-- Provided material --
--------
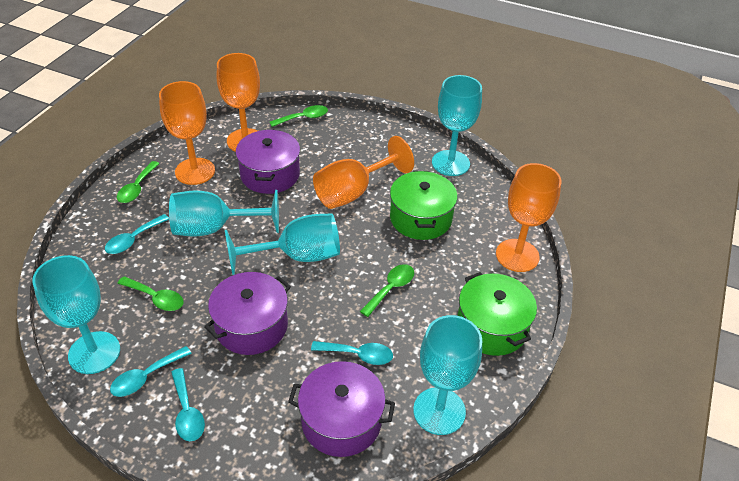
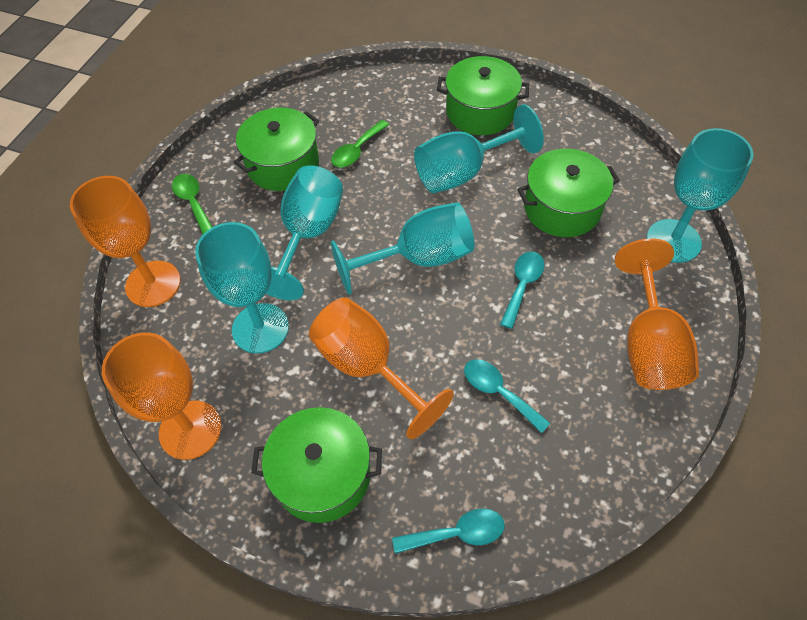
green pot: 2 -> 4
green spoon: 4 -> 2
purple pot: 3 -> 0
turquoise spoon: 4 -> 3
--------
Would you copy each line above exactly as given, dropping any images?

green pot: 2 -> 4
green spoon: 4 -> 2
purple pot: 3 -> 0
turquoise spoon: 4 -> 3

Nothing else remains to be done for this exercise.